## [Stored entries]
★ ★ ★

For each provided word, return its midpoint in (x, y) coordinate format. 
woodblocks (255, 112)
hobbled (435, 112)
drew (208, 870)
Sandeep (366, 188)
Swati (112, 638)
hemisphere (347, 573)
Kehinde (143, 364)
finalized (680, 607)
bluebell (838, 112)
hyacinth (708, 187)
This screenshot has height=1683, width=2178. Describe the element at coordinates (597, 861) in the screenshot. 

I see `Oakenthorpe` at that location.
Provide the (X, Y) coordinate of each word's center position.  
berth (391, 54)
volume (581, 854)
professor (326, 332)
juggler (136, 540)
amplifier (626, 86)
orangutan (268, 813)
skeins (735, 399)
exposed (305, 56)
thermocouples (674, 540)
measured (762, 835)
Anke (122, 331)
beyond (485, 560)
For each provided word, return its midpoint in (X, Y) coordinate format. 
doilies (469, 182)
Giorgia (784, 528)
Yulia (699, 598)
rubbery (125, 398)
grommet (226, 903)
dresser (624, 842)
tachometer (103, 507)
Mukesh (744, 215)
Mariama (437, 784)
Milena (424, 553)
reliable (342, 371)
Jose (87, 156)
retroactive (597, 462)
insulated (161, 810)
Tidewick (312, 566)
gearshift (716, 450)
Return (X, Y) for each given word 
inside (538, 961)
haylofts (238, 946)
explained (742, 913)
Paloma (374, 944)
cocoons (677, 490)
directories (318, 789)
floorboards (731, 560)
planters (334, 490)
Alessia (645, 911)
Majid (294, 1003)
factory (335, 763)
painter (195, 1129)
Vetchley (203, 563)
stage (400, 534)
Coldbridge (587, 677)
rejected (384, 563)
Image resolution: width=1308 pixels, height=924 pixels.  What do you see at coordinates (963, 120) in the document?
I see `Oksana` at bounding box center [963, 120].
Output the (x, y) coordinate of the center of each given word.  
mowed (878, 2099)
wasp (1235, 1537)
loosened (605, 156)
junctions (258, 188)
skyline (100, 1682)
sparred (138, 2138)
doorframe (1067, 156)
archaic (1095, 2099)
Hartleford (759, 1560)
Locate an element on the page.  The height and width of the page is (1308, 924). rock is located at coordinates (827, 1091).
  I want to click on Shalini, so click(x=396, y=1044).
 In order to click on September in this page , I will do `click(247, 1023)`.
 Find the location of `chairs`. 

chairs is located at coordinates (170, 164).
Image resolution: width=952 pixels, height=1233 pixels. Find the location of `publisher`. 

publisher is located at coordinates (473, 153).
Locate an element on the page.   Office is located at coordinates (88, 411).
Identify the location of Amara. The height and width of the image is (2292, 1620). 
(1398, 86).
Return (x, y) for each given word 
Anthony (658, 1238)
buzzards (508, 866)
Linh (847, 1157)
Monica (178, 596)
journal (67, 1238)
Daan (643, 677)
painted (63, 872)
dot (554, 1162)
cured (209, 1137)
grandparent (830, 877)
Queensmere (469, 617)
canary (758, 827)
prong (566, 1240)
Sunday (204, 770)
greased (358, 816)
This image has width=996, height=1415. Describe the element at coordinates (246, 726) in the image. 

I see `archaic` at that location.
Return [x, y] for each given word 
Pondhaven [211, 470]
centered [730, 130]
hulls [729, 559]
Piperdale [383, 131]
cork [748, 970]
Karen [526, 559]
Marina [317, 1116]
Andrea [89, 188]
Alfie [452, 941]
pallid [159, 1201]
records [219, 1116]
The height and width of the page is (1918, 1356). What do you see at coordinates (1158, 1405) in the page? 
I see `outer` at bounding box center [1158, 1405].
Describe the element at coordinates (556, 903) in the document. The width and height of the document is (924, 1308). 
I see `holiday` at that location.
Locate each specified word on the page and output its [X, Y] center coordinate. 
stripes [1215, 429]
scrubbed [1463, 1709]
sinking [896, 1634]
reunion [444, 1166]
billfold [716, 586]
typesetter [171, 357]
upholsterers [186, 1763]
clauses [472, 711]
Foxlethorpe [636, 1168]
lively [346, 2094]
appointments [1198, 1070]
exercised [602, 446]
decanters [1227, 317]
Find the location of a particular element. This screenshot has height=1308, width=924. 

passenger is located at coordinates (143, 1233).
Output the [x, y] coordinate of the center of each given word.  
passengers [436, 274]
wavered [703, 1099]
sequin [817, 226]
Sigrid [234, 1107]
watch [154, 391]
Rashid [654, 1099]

★ ★ ★

## [WORK TO BE COMPLETED]
Edit the records above by changing "midpoint" to "center point" wherever it occurs, keeping every other part the same.

## [TASK OUTPUT]
For each provided word, return its center point in (x, y) coordinate format. 
woodblocks (255, 112)
hobbled (435, 112)
drew (208, 870)
Sandeep (366, 188)
Swati (112, 638)
hemisphere (347, 573)
Kehinde (143, 364)
finalized (680, 607)
bluebell (838, 112)
hyacinth (708, 187)
This screenshot has height=1683, width=2178. Describe the element at coordinates (597, 861) in the screenshot. 

I see `Oakenthorpe` at that location.
Provide the (X, Y) coordinate of each word's center position.  
berth (391, 54)
volume (581, 854)
professor (326, 332)
juggler (136, 540)
amplifier (626, 86)
orangutan (268, 813)
skeins (735, 399)
exposed (305, 56)
thermocouples (674, 540)
measured (762, 835)
Anke (122, 331)
beyond (485, 560)
For each provided word, return its center point in (X, Y) coordinate format. 
doilies (469, 182)
Giorgia (784, 528)
Yulia (699, 598)
rubbery (125, 398)
grommet (226, 903)
dresser (624, 842)
tachometer (103, 507)
Mukesh (744, 215)
Mariama (437, 784)
Milena (424, 553)
reliable (342, 371)
Jose (87, 156)
retroactive (597, 462)
insulated (161, 810)
Tidewick (312, 566)
gearshift (716, 450)
Return (X, Y) for each given word 
inside (538, 961)
haylofts (238, 946)
explained (742, 913)
Paloma (374, 944)
cocoons (677, 490)
directories (318, 789)
floorboards (731, 560)
planters (334, 490)
Alessia (645, 911)
Majid (294, 1003)
factory (335, 763)
painter (195, 1129)
Vetchley (203, 563)
stage (400, 534)
Coldbridge (587, 677)
rejected (384, 563)
Image resolution: width=1308 pixels, height=924 pixels.  What do you see at coordinates (963, 120) in the document?
I see `Oksana` at bounding box center [963, 120].
Output the (x, y) coordinate of the center of each given word.  
mowed (878, 2099)
wasp (1235, 1537)
loosened (605, 156)
junctions (258, 188)
skyline (100, 1682)
sparred (138, 2138)
doorframe (1067, 156)
archaic (1095, 2099)
Hartleford (759, 1560)
Locate an element on the page.  The height and width of the page is (1308, 924). rock is located at coordinates (827, 1091).
  I want to click on Shalini, so click(x=396, y=1044).
 In order to click on September in this page , I will do `click(247, 1023)`.
 Find the location of `chairs`. 

chairs is located at coordinates (170, 164).
Image resolution: width=952 pixels, height=1233 pixels. Find the location of `publisher`. 

publisher is located at coordinates (473, 153).
Locate an element on the page.   Office is located at coordinates (88, 411).
Identify the location of Amara. The height and width of the image is (2292, 1620). 
(1398, 86).
Return (x, y) for each given word 
Anthony (658, 1238)
buzzards (508, 866)
Linh (847, 1157)
Monica (178, 596)
journal (67, 1238)
Daan (643, 677)
painted (63, 872)
dot (554, 1162)
cured (209, 1137)
grandparent (830, 877)
Queensmere (469, 617)
canary (758, 827)
prong (566, 1240)
Sunday (204, 770)
greased (358, 816)
This image has width=996, height=1415. Describe the element at coordinates (246, 726) in the image. 

I see `archaic` at that location.
Return [x, y] for each given word 
Pondhaven [211, 470]
centered [730, 130]
hulls [729, 559]
Piperdale [383, 131]
cork [748, 970]
Karen [526, 559]
Marina [317, 1116]
Andrea [89, 188]
Alfie [452, 941]
pallid [159, 1201]
records [219, 1116]
The height and width of the page is (1918, 1356). What do you see at coordinates (1158, 1405) in the page? 
I see `outer` at bounding box center [1158, 1405].
Describe the element at coordinates (556, 903) in the document. The width and height of the document is (924, 1308). 
I see `holiday` at that location.
Locate each specified word on the page and output its [X, Y] center coordinate. 
stripes [1215, 429]
scrubbed [1463, 1709]
sinking [896, 1634]
reunion [444, 1166]
billfold [716, 586]
typesetter [171, 357]
upholsterers [186, 1763]
clauses [472, 711]
Foxlethorpe [636, 1168]
lively [346, 2094]
appointments [1198, 1070]
exercised [602, 446]
decanters [1227, 317]
Find the location of a particular element. This screenshot has height=1308, width=924. 

passenger is located at coordinates (143, 1233).
Output the [x, y] coordinate of the center of each given word.  
passengers [436, 274]
wavered [703, 1099]
sequin [817, 226]
Sigrid [234, 1107]
watch [154, 391]
Rashid [654, 1099]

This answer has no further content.